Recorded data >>
◇ ◇ ◇ ◇ ◇

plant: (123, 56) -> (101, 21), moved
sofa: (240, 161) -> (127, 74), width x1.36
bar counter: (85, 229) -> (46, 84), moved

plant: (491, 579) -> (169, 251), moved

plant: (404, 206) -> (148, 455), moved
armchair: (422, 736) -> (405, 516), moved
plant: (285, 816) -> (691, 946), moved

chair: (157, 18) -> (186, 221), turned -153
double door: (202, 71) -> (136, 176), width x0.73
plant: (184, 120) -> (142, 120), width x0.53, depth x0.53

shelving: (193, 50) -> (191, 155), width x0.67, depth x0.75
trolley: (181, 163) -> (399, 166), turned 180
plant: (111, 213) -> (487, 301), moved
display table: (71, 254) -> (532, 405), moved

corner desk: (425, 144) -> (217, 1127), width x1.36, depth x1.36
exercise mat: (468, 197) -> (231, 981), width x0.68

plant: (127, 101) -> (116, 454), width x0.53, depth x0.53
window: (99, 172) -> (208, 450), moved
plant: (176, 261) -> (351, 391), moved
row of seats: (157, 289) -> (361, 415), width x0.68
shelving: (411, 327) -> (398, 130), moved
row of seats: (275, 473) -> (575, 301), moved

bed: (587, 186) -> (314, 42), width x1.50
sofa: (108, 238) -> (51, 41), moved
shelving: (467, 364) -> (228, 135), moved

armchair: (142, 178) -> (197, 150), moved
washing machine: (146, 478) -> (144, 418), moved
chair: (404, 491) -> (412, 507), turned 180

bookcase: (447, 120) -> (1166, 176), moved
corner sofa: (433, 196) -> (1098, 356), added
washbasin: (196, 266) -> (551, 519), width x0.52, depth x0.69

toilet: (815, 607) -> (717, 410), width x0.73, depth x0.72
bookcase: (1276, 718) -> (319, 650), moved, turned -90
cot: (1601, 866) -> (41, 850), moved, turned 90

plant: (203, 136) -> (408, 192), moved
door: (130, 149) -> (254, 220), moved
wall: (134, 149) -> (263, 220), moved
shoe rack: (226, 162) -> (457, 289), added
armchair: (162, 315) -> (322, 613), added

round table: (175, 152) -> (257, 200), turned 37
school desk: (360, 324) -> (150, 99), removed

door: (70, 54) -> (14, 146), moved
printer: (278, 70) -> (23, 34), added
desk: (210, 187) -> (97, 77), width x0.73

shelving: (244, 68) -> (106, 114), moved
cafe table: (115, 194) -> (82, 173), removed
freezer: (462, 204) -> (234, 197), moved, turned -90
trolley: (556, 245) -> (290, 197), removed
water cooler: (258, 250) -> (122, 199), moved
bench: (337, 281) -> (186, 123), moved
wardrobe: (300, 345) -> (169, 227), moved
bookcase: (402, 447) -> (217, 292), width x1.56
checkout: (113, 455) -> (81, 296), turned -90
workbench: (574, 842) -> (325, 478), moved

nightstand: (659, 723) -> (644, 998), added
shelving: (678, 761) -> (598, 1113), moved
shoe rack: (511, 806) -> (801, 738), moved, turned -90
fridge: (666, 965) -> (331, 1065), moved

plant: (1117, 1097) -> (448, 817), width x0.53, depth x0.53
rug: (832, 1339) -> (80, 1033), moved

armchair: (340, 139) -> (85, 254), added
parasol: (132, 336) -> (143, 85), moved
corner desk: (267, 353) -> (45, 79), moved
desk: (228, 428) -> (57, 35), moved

◇ ◇ ◇ ◇ ◇

Work instructions >> The response must consist of the lines above, from the first one through the line containing "shelving: (193, 50)", reproduced exactly.

Response to the exercise >>
plant: (123, 56) -> (101, 21), moved
sofa: (240, 161) -> (127, 74), width x1.36
bar counter: (85, 229) -> (46, 84), moved

plant: (491, 579) -> (169, 251), moved

plant: (404, 206) -> (148, 455), moved
armchair: (422, 736) -> (405, 516), moved
plant: (285, 816) -> (691, 946), moved

chair: (157, 18) -> (186, 221), turned -153
double door: (202, 71) -> (136, 176), width x0.73
plant: (184, 120) -> (142, 120), width x0.53, depth x0.53

shelving: (193, 50) -> (191, 155), width x0.67, depth x0.75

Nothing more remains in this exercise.